When the string "green" occurs in a line of the listing below, return that line.

## Provided data
################

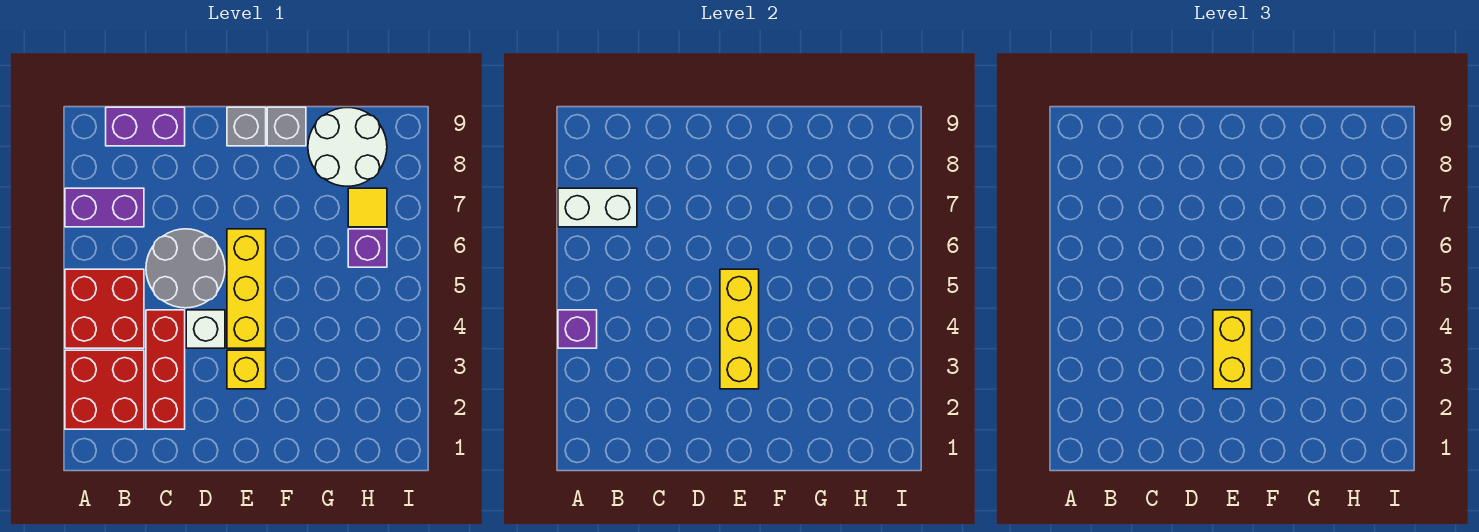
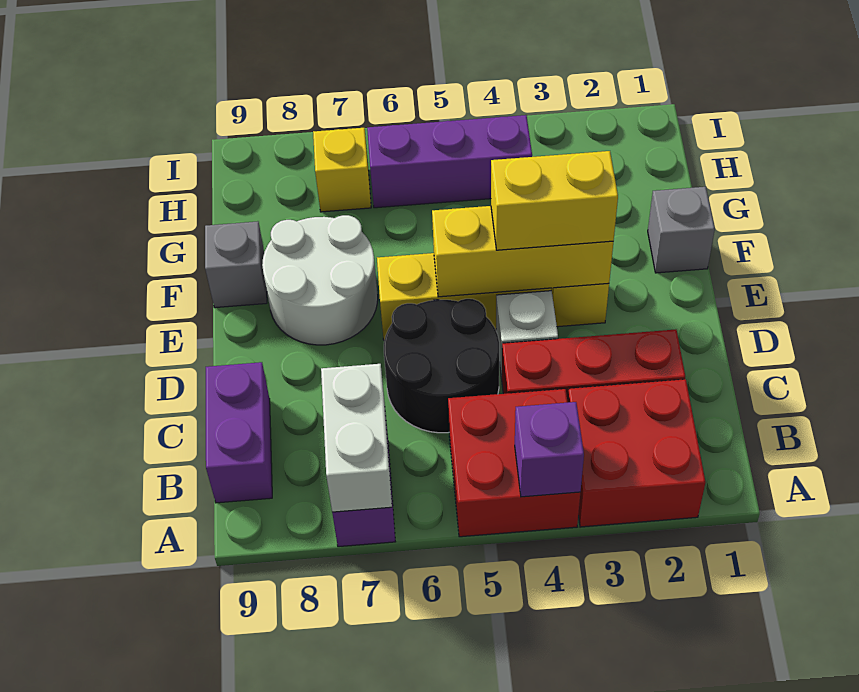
grey round brick C5:D6 level 1 -> black round brick C5:D6 level 1
grey brick E9 level 1 -> grey brick F1 level 1
white round brick G8:H9 level 1 -> white round brick E7:F8 level 1
purple brick H6 level 1 -> purple brick H4:H6 level 1
yellow tile H7 level 1 -> yellow brick H7 level 1

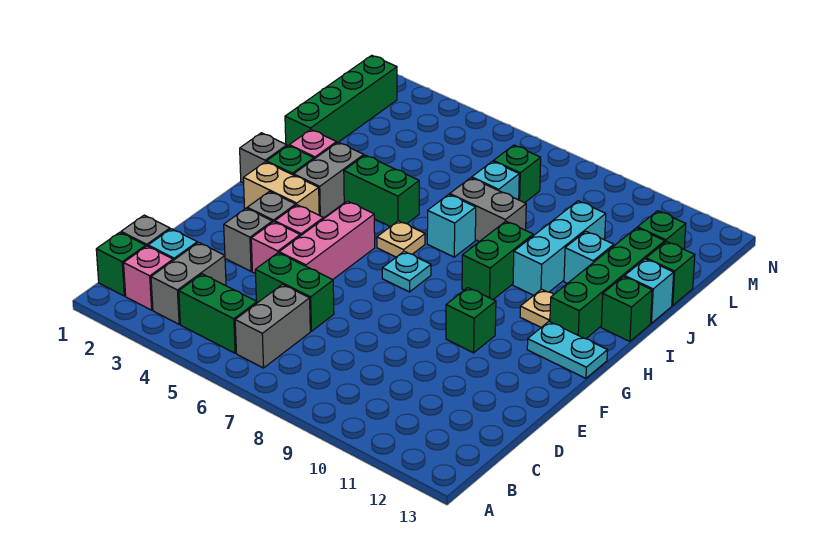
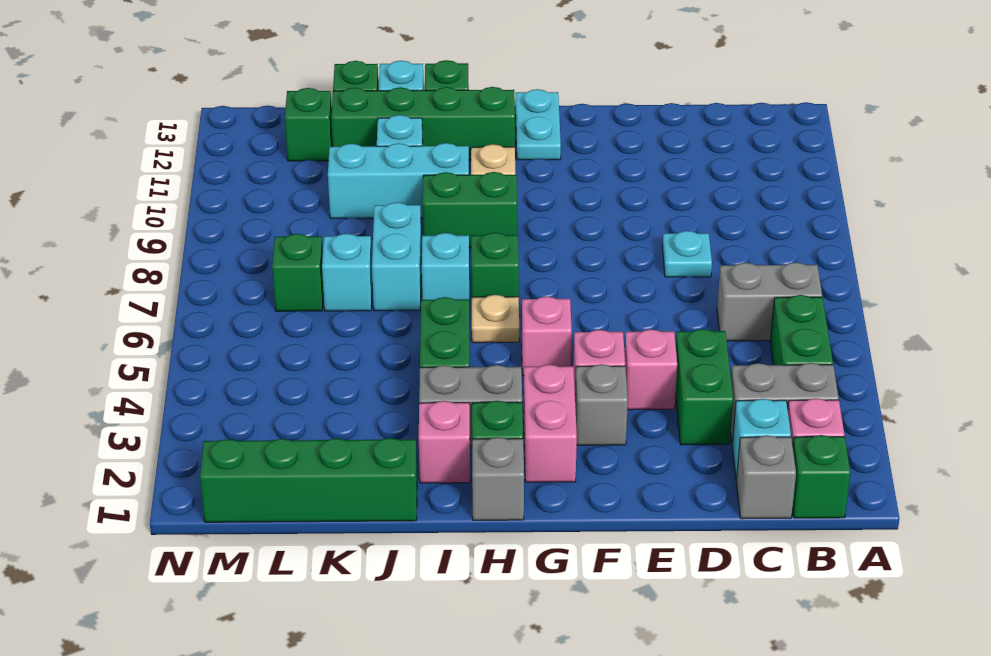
green brick D5:D6 level 1 -> green brick D3:D4 level 1
grey brick E3 level 1 -> none
pink brick E5:G5 level 1 -> pink brick G5 level 1
green brick F10 level 1 -> green brick H7 level 1
tan brick G2:G3 level 1 -> pink brick G2:G3 level 1
cyan plate G7 level 1 -> cyan plate D8 level 1
grey brick J7:J8 level 1 -> cyan brick J7:J8 level 1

################

## Expected output
green brick D5:D6 level 1 -> green brick D3:D4 level 1
green brick F10 level 1 -> green brick H7 level 1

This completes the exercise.